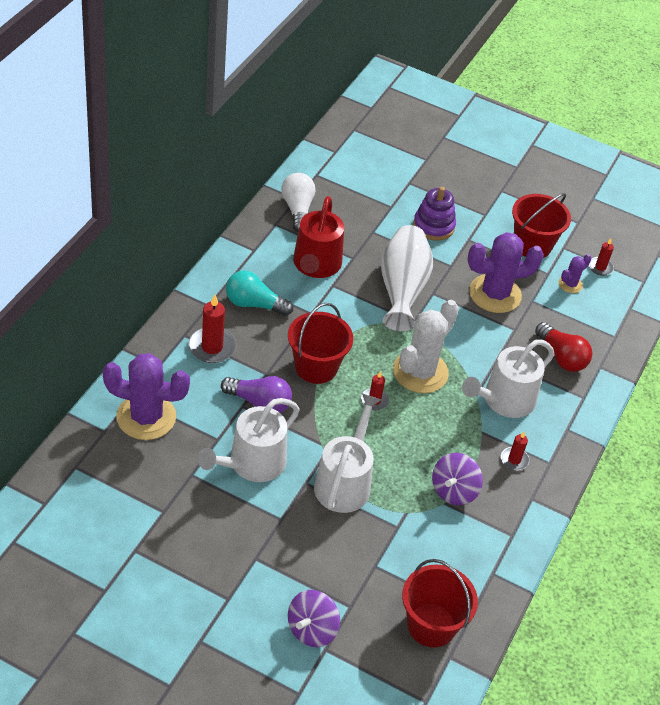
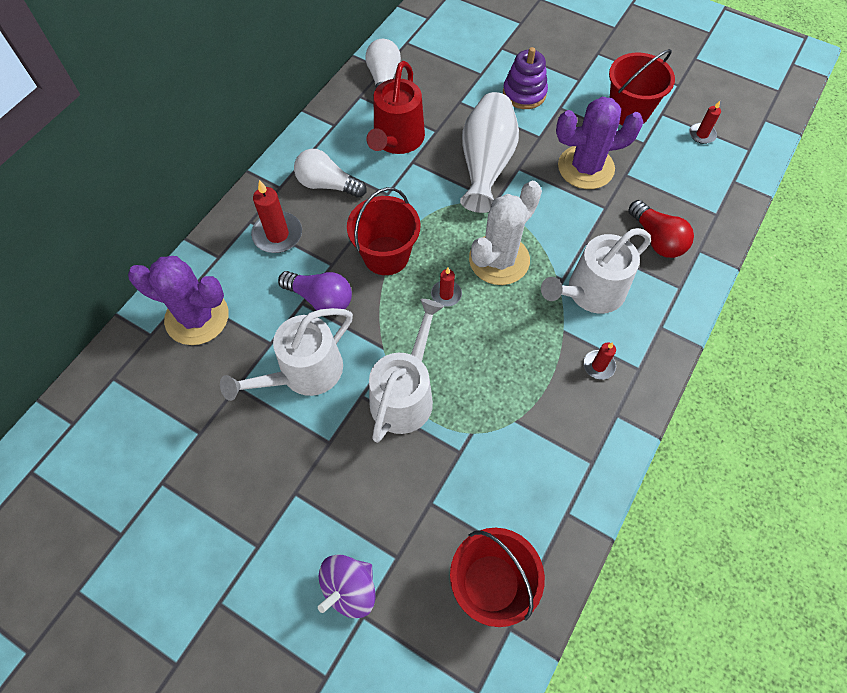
camera: 10 degrees right, 15 degrees up
(254, 304) = (327, 185): turquoise light bulb -> white light bulb
(454, 491) = (527, 405): purple spinning top -> none
(570, 284) = (668, 155): purple cactus -> none

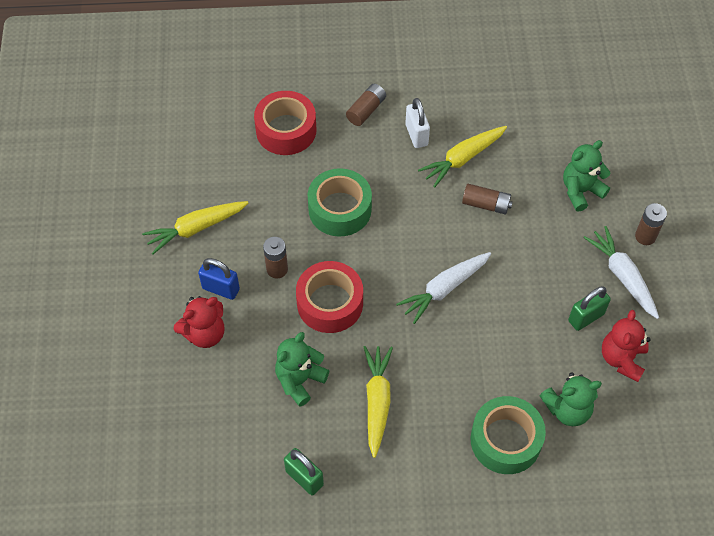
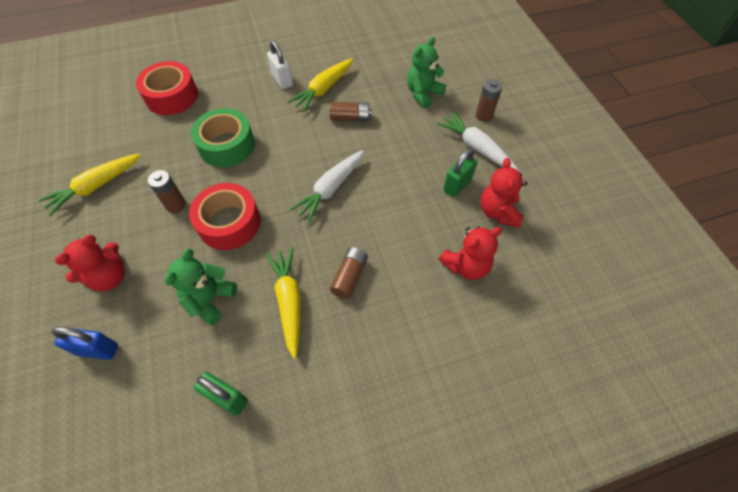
camera: 15 degrees left, 0 degrees up
(221, 288) = (123, 233): blue padlock -> blue padlock (98, 349)
(366, 110) = (237, 71): brown battery -> brown battery (349, 277)
(505, 440) = (418, 308): green tape -> none
(567, 409) = (466, 265): green teddy bear -> red teddy bear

→ Your instructions
Leave the images aside and transcribe all entries exactly.

→ Answer
camera: 10 degrees right, 15 degrees up
(254, 304) = (327, 185): turquoise light bulb -> white light bulb
(454, 491) = (527, 405): purple spinning top -> none
(570, 284) = (668, 155): purple cactus -> none

camera: 15 degrees left, 0 degrees up
(221, 288) = (123, 233): blue padlock -> blue padlock (98, 349)
(366, 110) = (237, 71): brown battery -> brown battery (349, 277)
(505, 440) = (418, 308): green tape -> none
(567, 409) = (466, 265): green teddy bear -> red teddy bear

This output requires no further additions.